ASSIGNMENT:
Output each record exactly, excluding pictures.

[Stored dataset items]
########################################

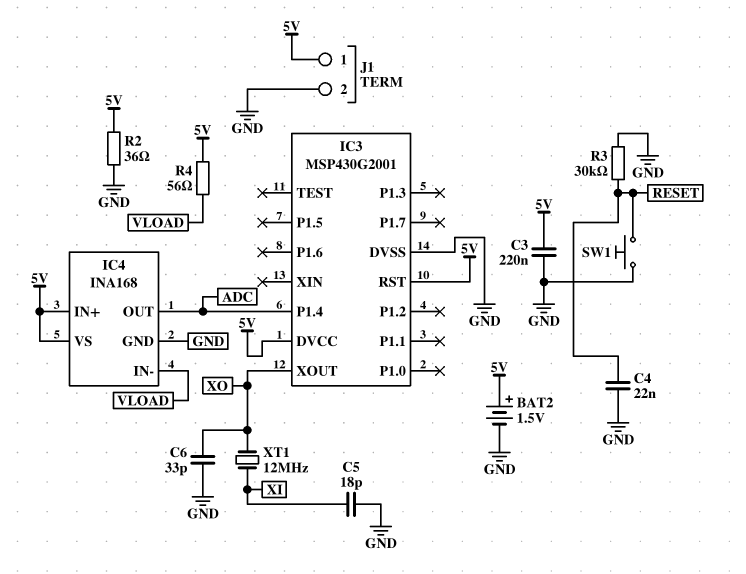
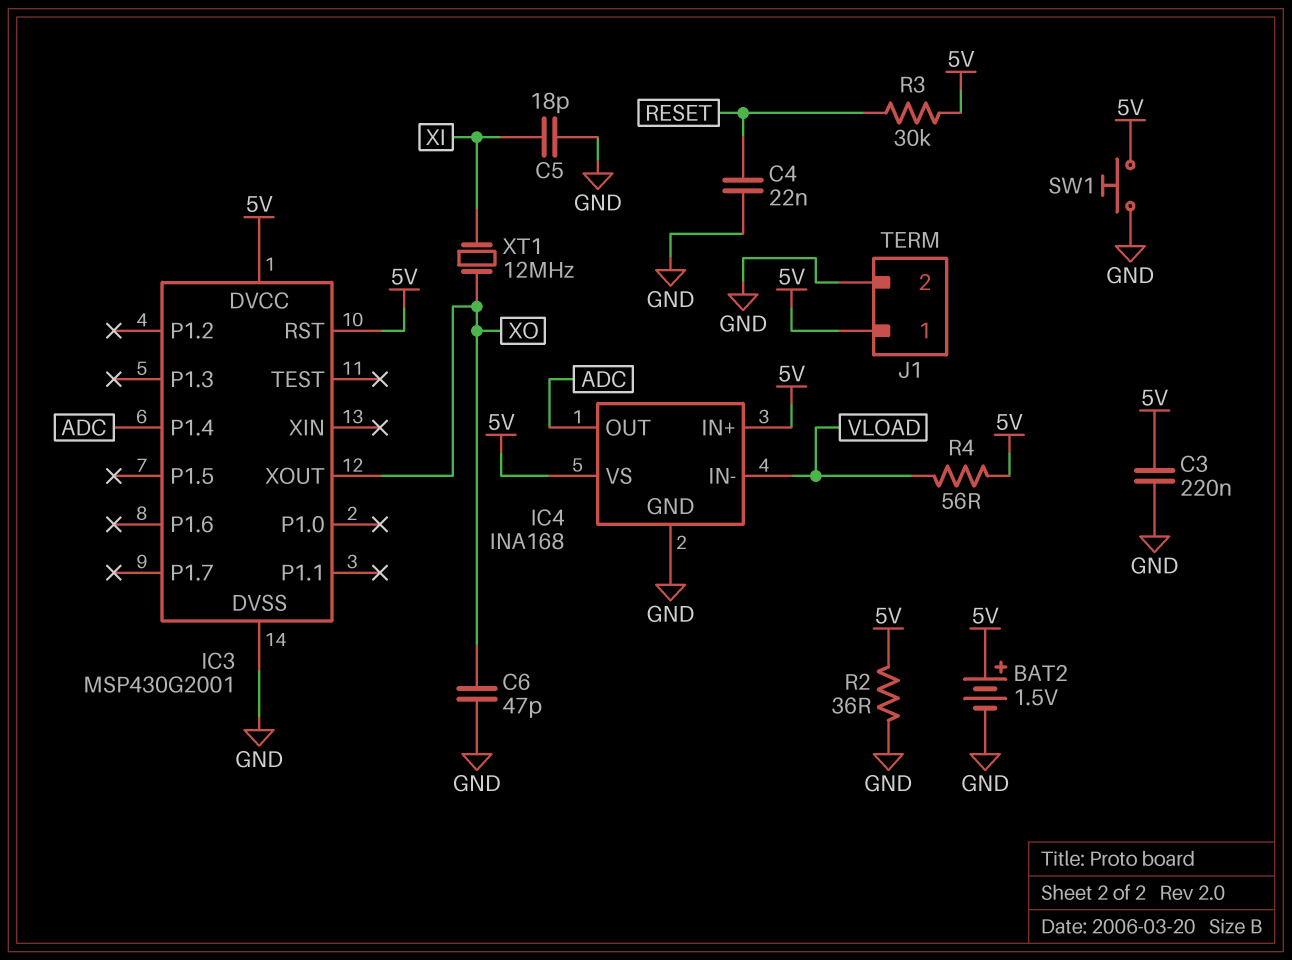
C6: 33pF (GND, XO) -> 47pF (GND, XO)
R3: 30k (GND, RESET) -> 30k (5V, RESET)
SW1: button (GND, RESET) -> button (5V, GND)

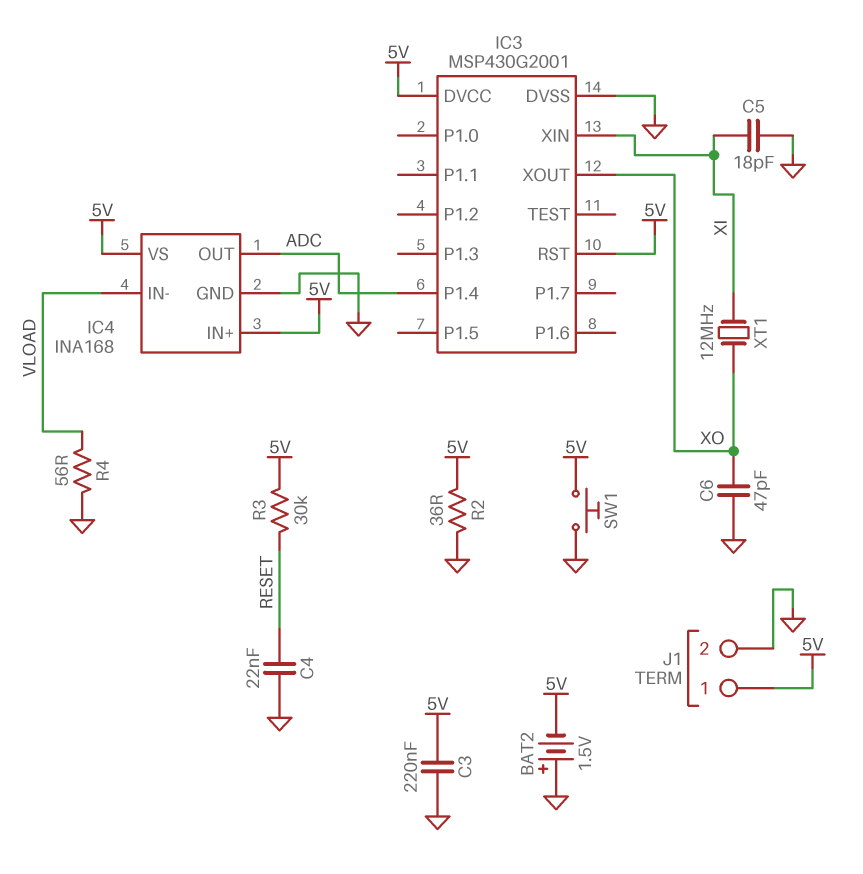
BAT2: 1.5V (plus 5V, minus GND) -> 1.5V (plus GND, minus 5V)
IC3 pin XIN: none -> XI
R4: 56 (5V, VLOAD) -> 56 (GND, VLOAD)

########################################

RESULT OF THE TASK:
C6: 33pF (GND, XO) -> 47pF (GND, XO)
R3: 30k (GND, RESET) -> 30k (5V, RESET)
SW1: button (GND, RESET) -> button (5V, GND)

BAT2: 1.5V (plus 5V, minus GND) -> 1.5V (plus GND, minus 5V)
IC3 pin XIN: none -> XI
R4: 56 (5V, VLOAD) -> 56 (GND, VLOAD)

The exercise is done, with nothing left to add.